╭─ Exercise input
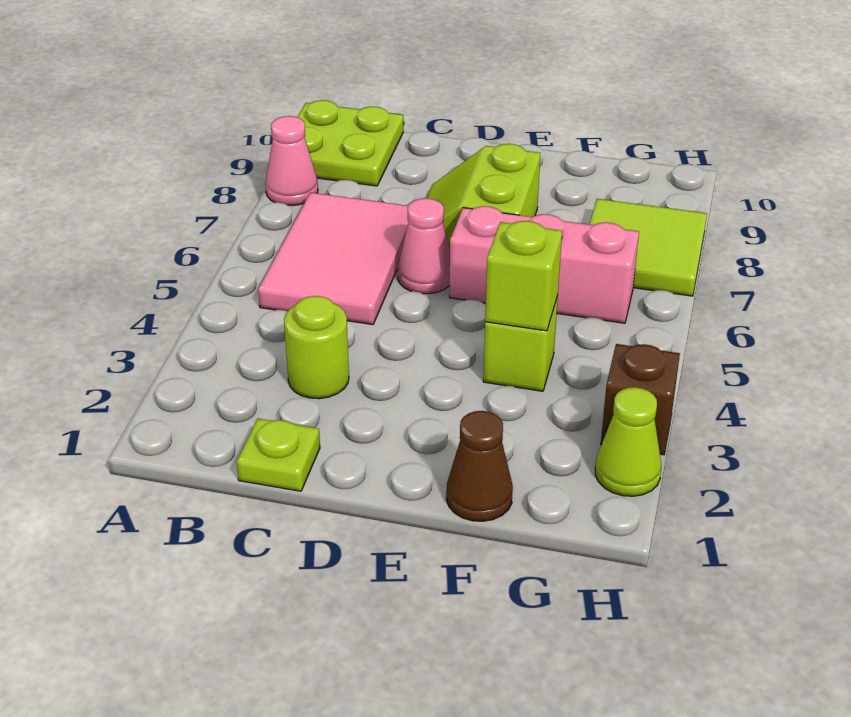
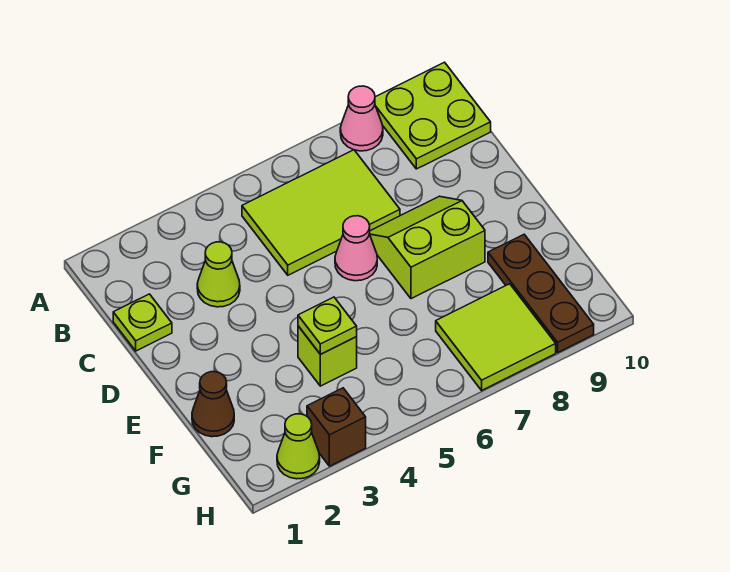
pink tile B5:C7 level 1 -> lime tile B5:C7 level 1
lime round brick C3 level 1 -> lime cone C3 level 1
pink brick E6:G6 level 1 -> none
lime brick F4 level 2 -> lime plate F4 level 2
none -> brown plate F9:H9 level 1

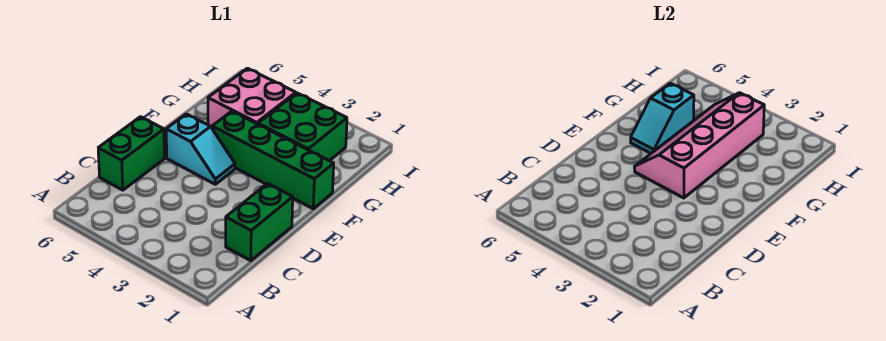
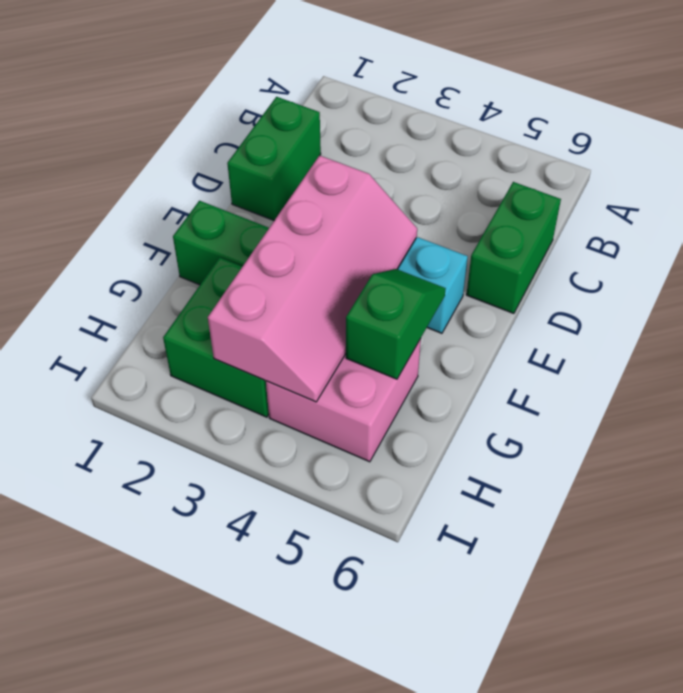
cyan slope F5:G5 level 2 top G -> green slope F5:G5 level 2 top G

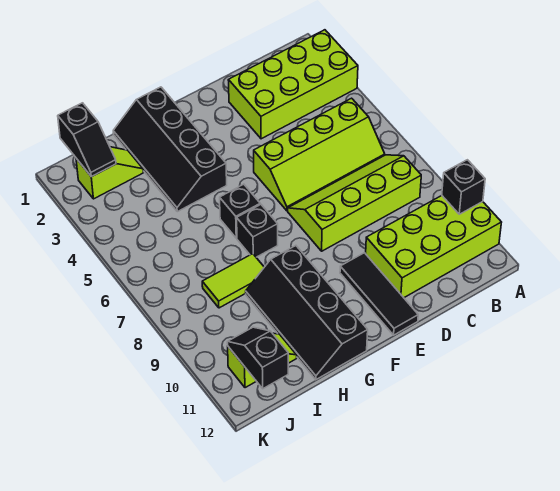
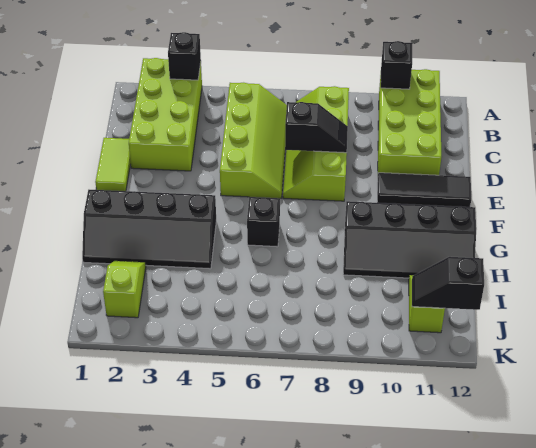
black brick G7 level 1 -> black brick A3 level 2
lime tile H8:I8 level 1 -> lime tile D1:E1 level 1
black slope J1:J2 level 2 top 1 -> black slope D7:D8 level 2 top 7

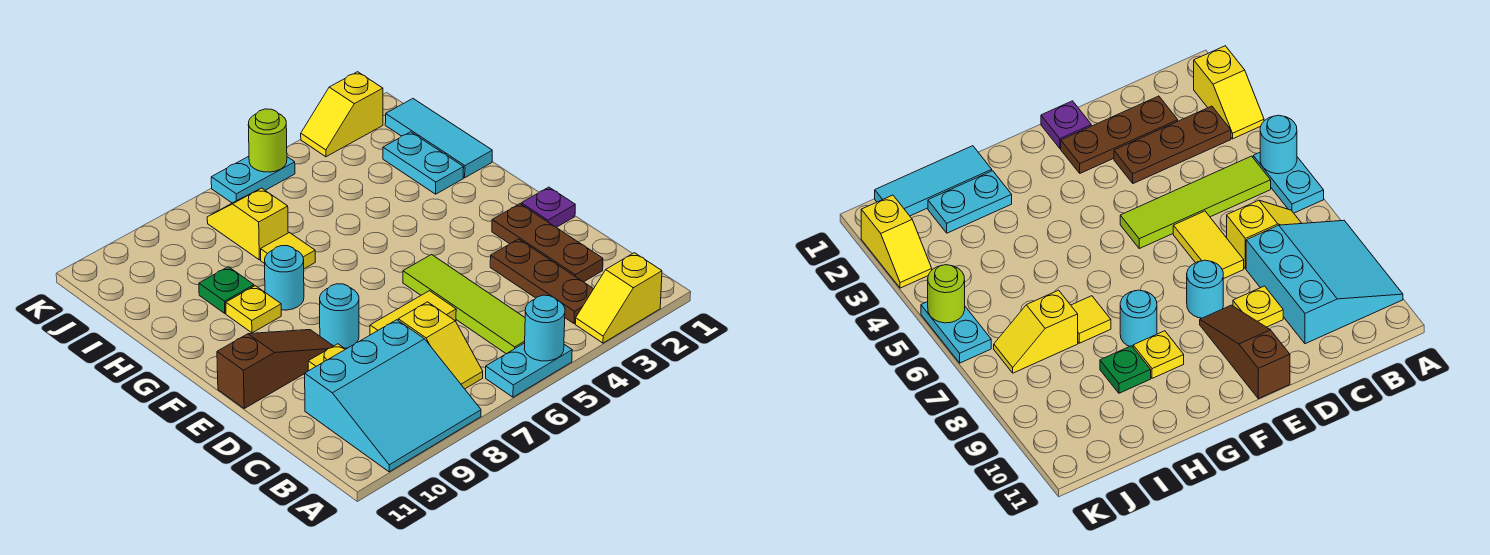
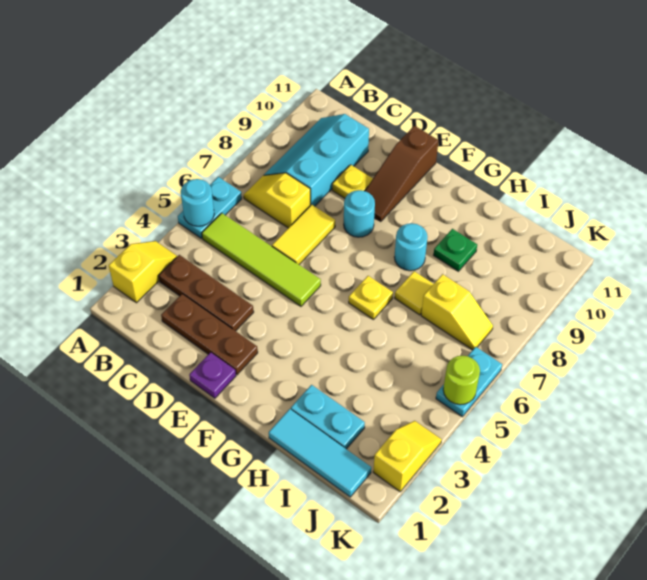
cyan slope A8:C10 level 1 top C -> cyan slope B8:C10 level 1 top C
yellow plate G9 level 1 -> yellow plate G6 level 1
╰─
What to produce »
A line counts if it contains the string "pink"; report how many lines in the material do, giving only the number.

Finished exercise »
2